EXERCISE: In your copy of the entries, please include no pictures and return every word exactly.

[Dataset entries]

----

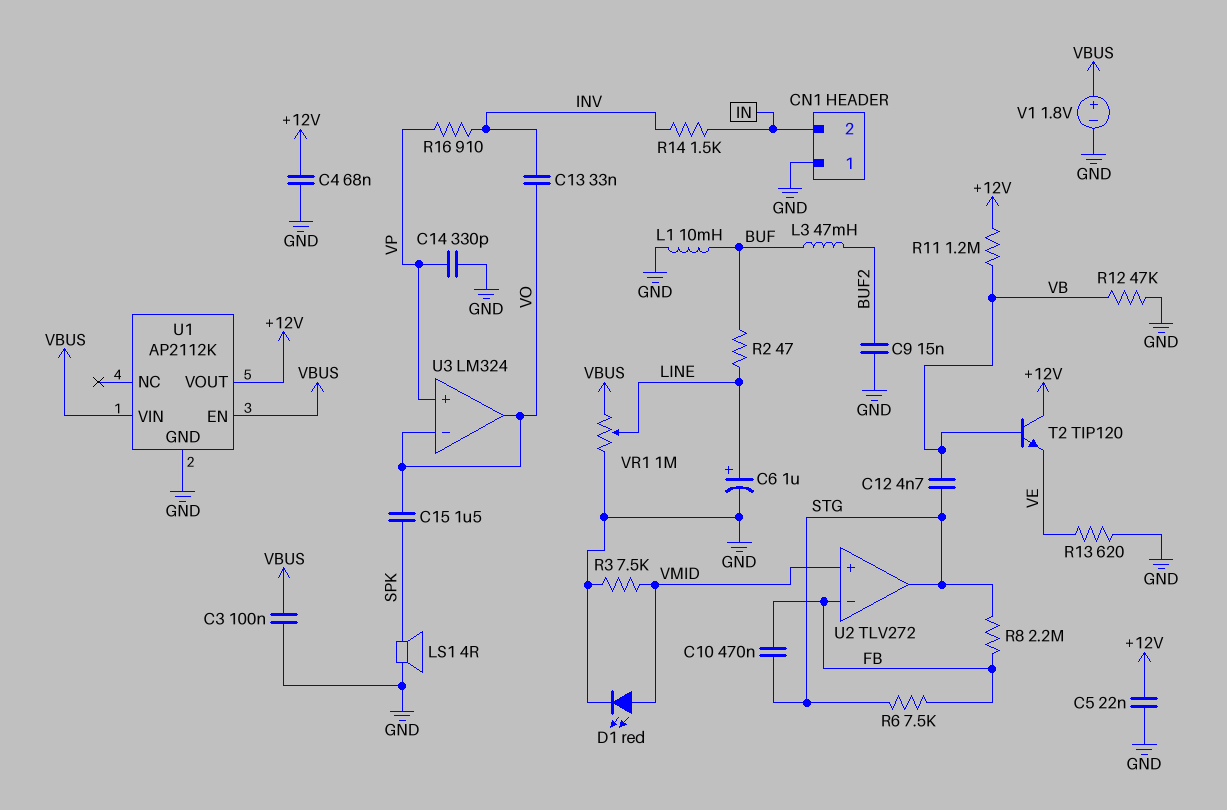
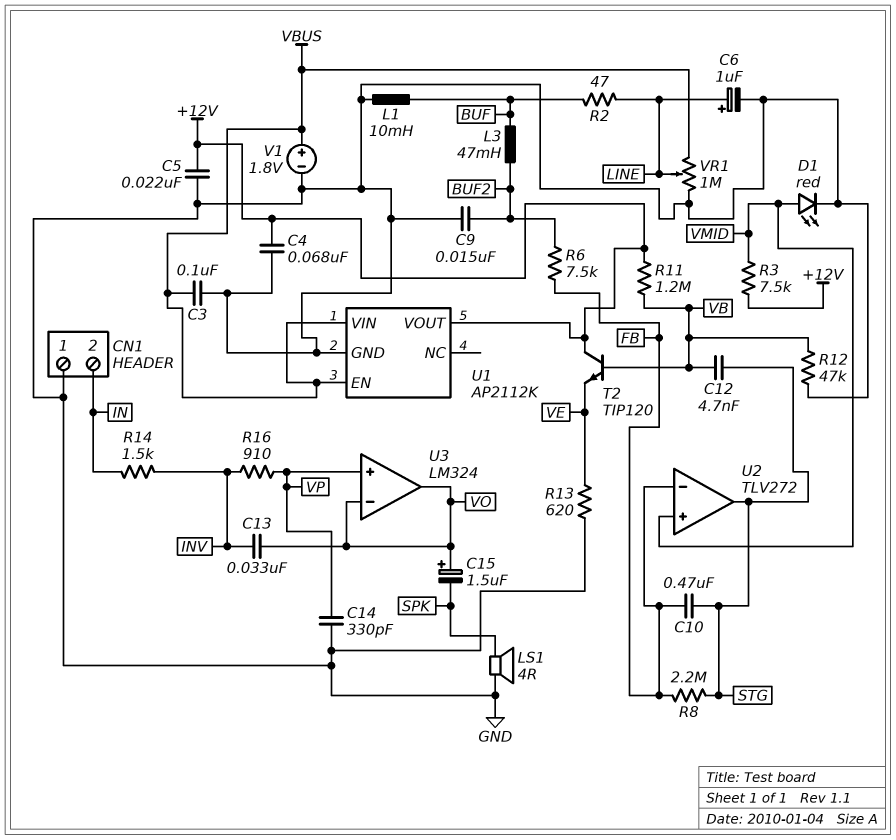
C15: 1.5uF (SPK, VO) -> 1.5uF (plus VO, minus SPK)
R3: 7.5k (GND, VMID) -> 7.5k (+12V, VMID)
R6: 7.5k (FB, STG) -> 7.5k (BUF2, FB)

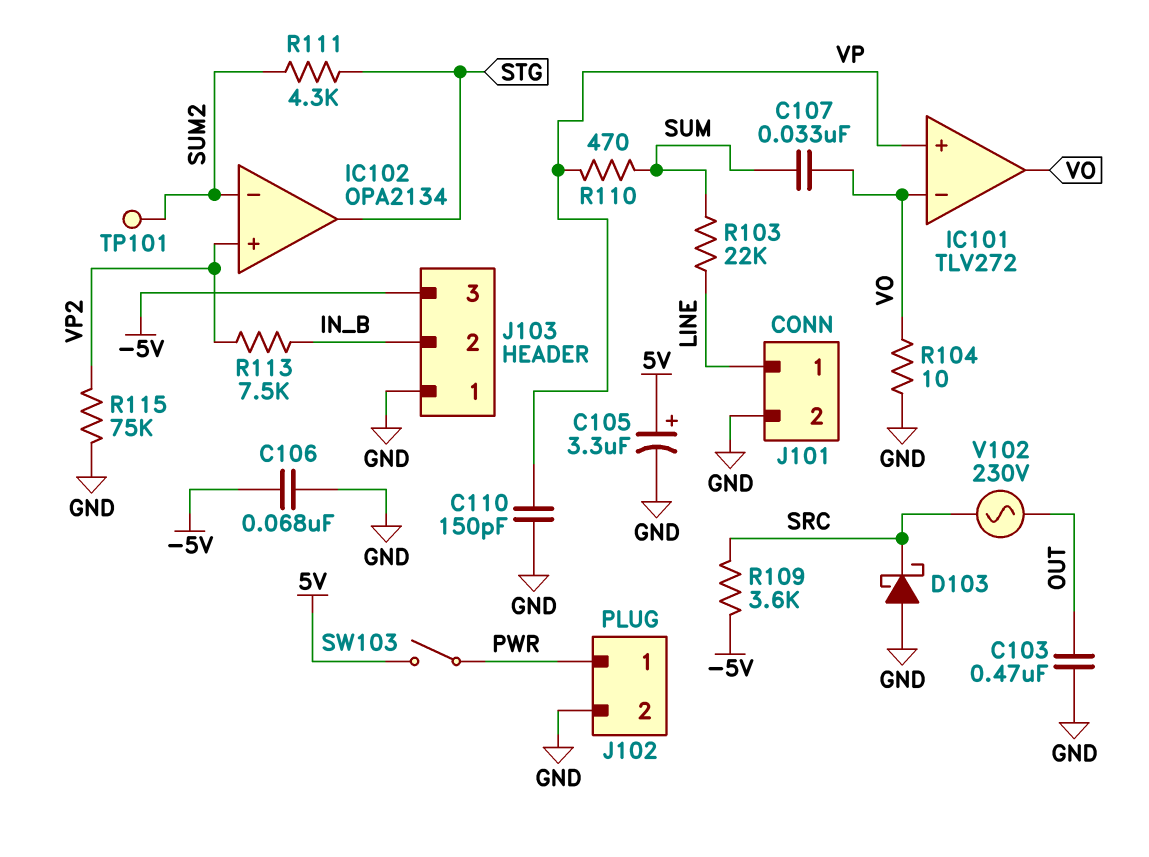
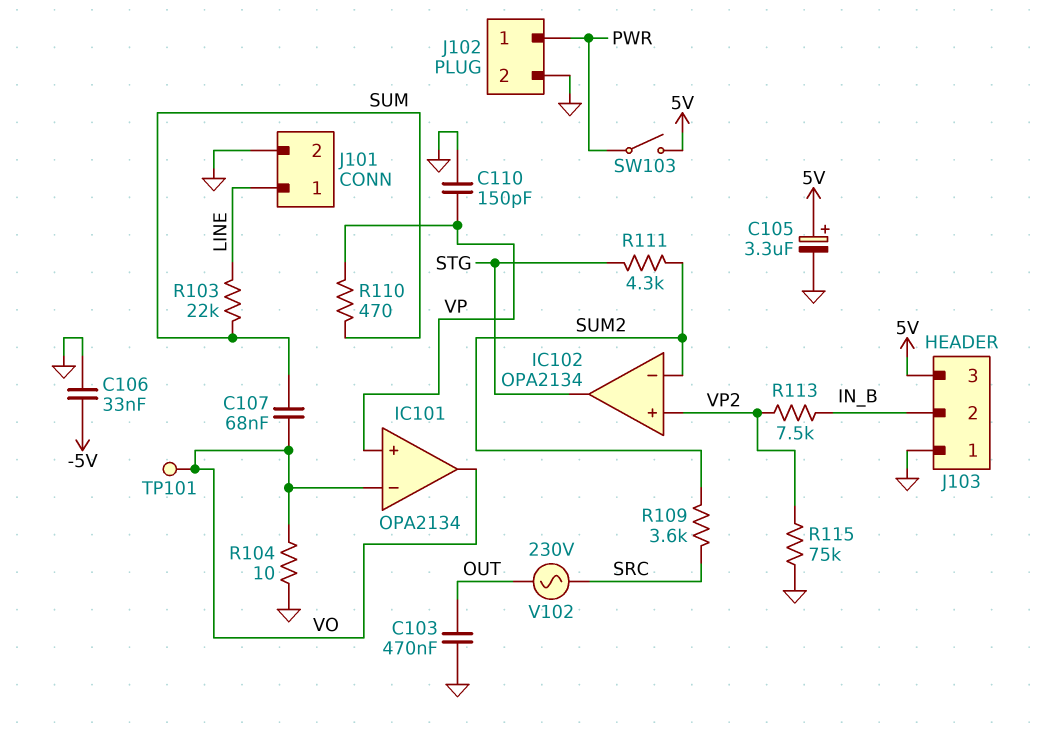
C106: 68nF (-5V, GND) -> 33nF (-5V, GND)
C107: 33nF (SUM, VO) -> 68nF (SUM, VO)
D103: schottky (A GND, K SRC) -> none
IC101: TLV272 -> OPA2134
J103 pin 3: -5V -> 5V
R109: 3.6k (-5V, SRC) -> 3.6k (SRC, SUM2)
TP101: test point (SUM2) -> test point (VO)

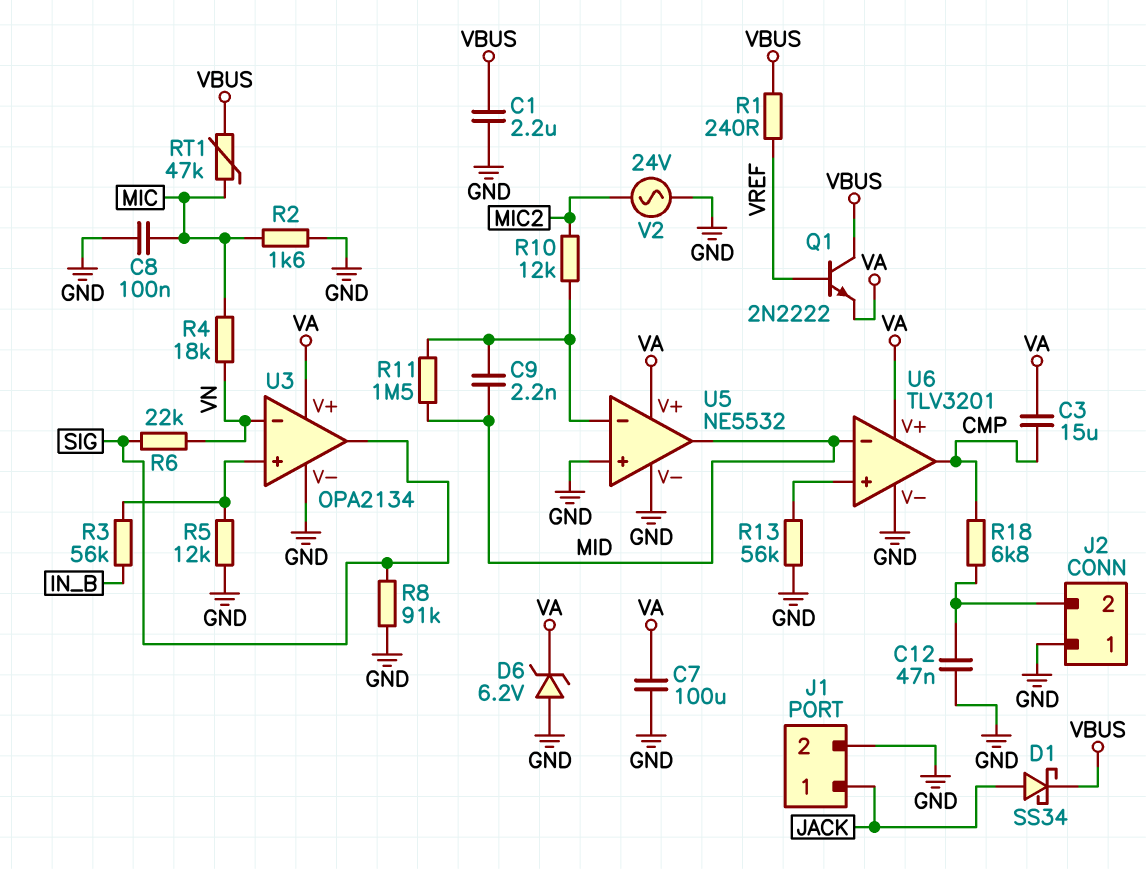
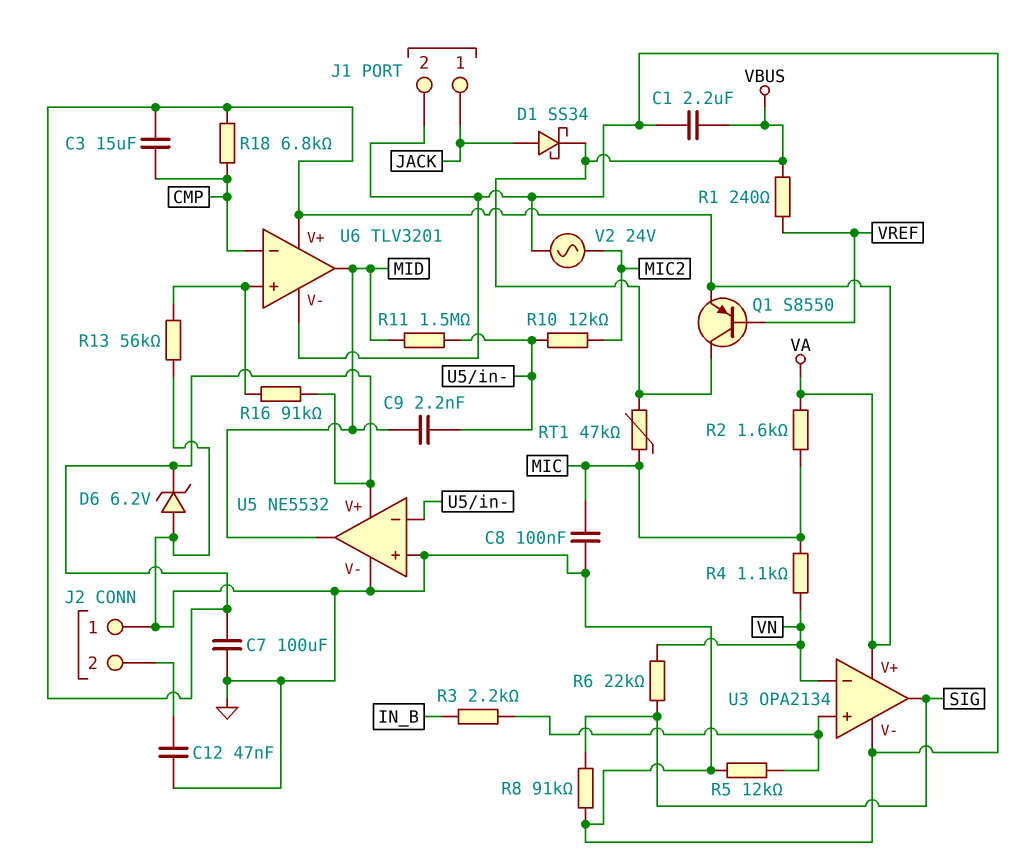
Q1: NPN 2N2222 (B VREF, C VBUS, E VA) -> PNP S8550 (B VREF, C VBUS, E VA)
R2: 1.6k (GND, MIC) -> 1.6k (MIC, VA)
R3: 56k (IN_B, U3/in+) -> 2.2k (IN_B, U3/in+)
R4: 18k (MIC, VN) -> 1.1k (MIC, VN)
R16: none -> 91k (U6/in+, VA)
R18: 6.8k (CMP, J2/2) -> 6.8k (CMP, VA)
U6 pin in-: MID -> CMP
U6 pin out: CMP -> MID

----

SOLUTION FOR THIS PROBLEM:
C15: 1.5uF (SPK, VO) -> 1.5uF (plus VO, minus SPK)
R3: 7.5k (GND, VMID) -> 7.5k (+12V, VMID)
R6: 7.5k (FB, STG) -> 7.5k (BUF2, FB)

C106: 68nF (-5V, GND) -> 33nF (-5V, GND)
C107: 33nF (SUM, VO) -> 68nF (SUM, VO)
D103: schottky (A GND, K SRC) -> none
IC101: TLV272 -> OPA2134
J103 pin 3: -5V -> 5V
R109: 3.6k (-5V, SRC) -> 3.6k (SRC, SUM2)
TP101: test point (SUM2) -> test point (VO)

Q1: NPN 2N2222 (B VREF, C VBUS, E VA) -> PNP S8550 (B VREF, C VBUS, E VA)
R2: 1.6k (GND, MIC) -> 1.6k (MIC, VA)
R3: 56k (IN_B, U3/in+) -> 2.2k (IN_B, U3/in+)
R4: 18k (MIC, VN) -> 1.1k (MIC, VN)
R16: none -> 91k (U6/in+, VA)
R18: 6.8k (CMP, J2/2) -> 6.8k (CMP, VA)
U6 pin in-: MID -> CMP
U6 pin out: CMP -> MID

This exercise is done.